====== Dataset content ======

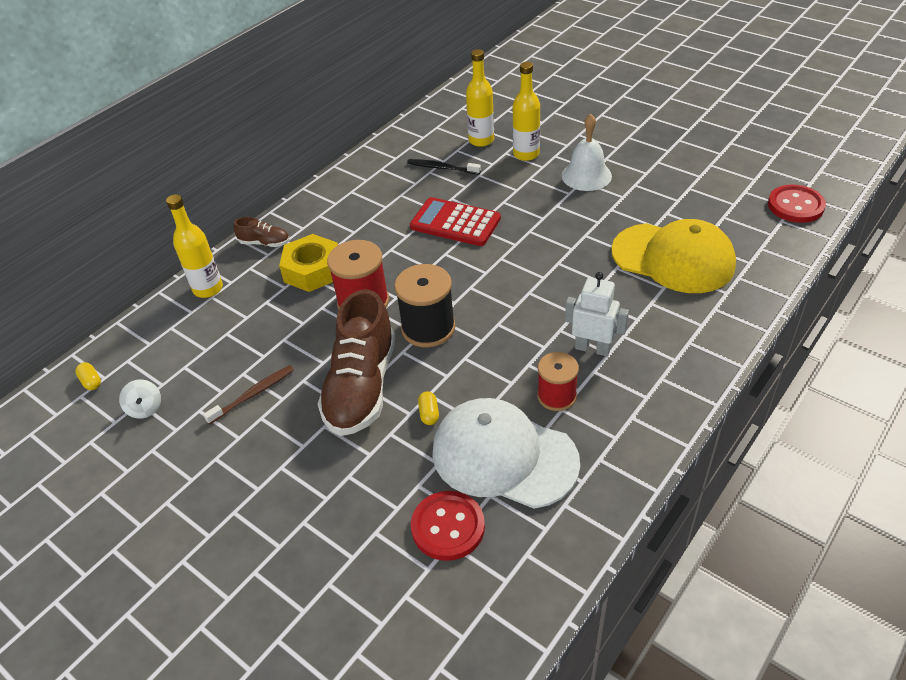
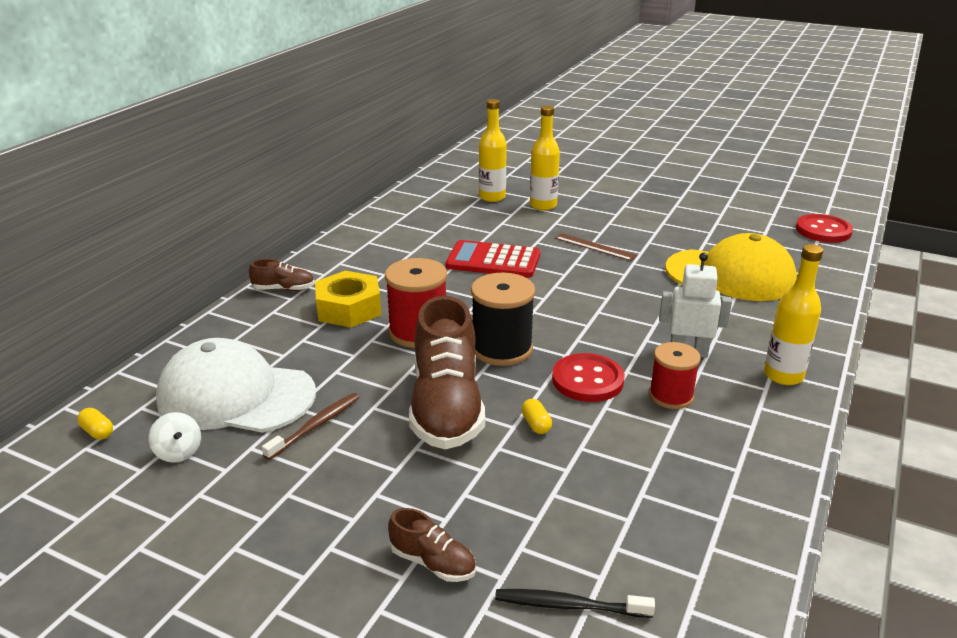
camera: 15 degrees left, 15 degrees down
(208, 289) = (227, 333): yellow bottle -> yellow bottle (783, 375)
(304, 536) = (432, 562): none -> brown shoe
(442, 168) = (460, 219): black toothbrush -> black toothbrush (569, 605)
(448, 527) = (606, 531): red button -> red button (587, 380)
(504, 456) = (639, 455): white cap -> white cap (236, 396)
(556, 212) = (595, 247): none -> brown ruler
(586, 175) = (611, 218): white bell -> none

======
====== Dataset content ======

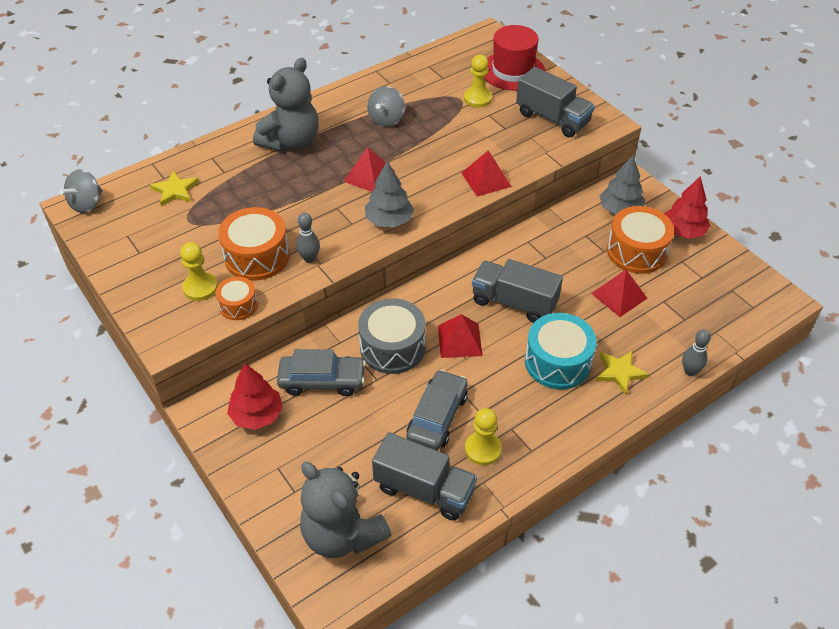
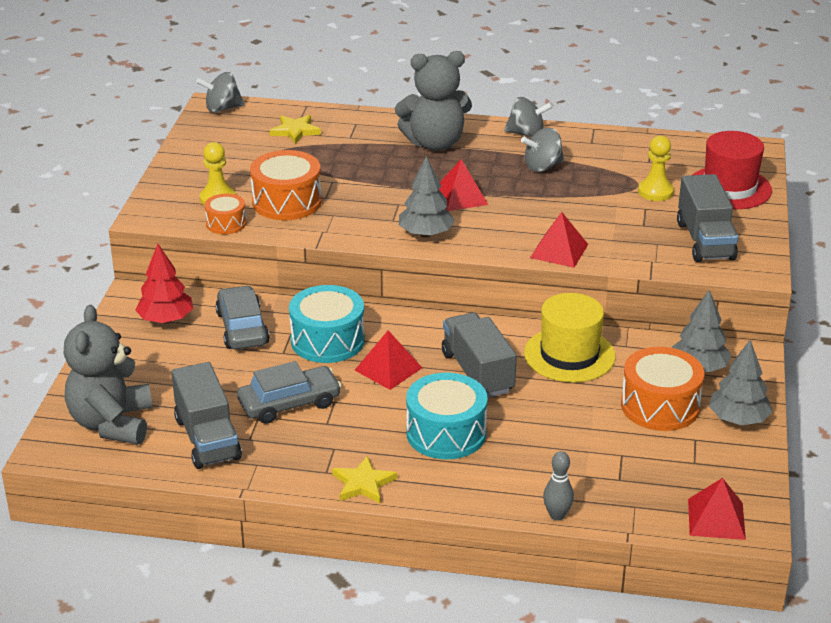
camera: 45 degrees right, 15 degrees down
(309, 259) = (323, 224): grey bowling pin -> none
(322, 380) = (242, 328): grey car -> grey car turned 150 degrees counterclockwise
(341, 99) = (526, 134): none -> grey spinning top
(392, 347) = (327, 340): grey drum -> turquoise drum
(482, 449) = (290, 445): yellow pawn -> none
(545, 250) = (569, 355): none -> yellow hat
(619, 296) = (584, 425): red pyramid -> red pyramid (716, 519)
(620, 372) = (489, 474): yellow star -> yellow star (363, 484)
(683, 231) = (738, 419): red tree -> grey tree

======
====== Dataset content ======

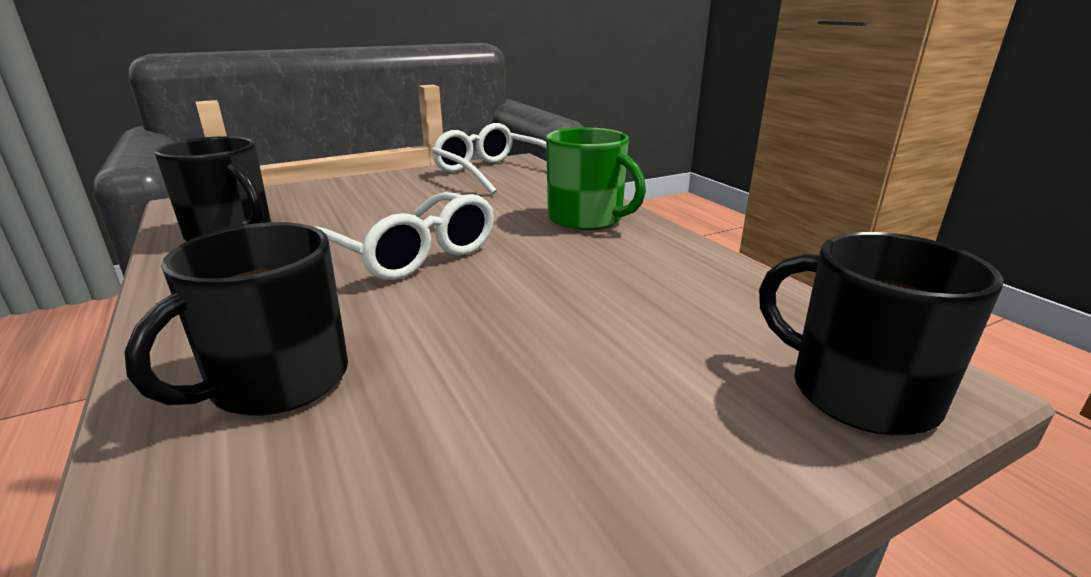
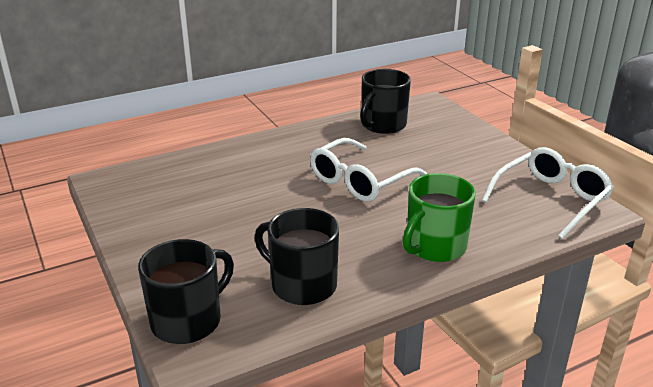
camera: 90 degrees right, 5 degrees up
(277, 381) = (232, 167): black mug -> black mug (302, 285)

======

• _What needs to be done_
In the entries above, the lines between the one holding "(341, 99) = (526, 134): none" and the one holding "(683, 231) = (738, 419): red", inclusive, are to be printed exactly as written, and those alone.

• _Output below_
(341, 99) = (526, 134): none -> grey spinning top
(392, 347) = (327, 340): grey drum -> turquoise drum
(482, 449) = (290, 445): yellow pawn -> none
(545, 250) = (569, 355): none -> yellow hat
(619, 296) = (584, 425): red pyramid -> red pyramid (716, 519)
(620, 372) = (489, 474): yellow star -> yellow star (363, 484)
(683, 231) = (738, 419): red tree -> grey tree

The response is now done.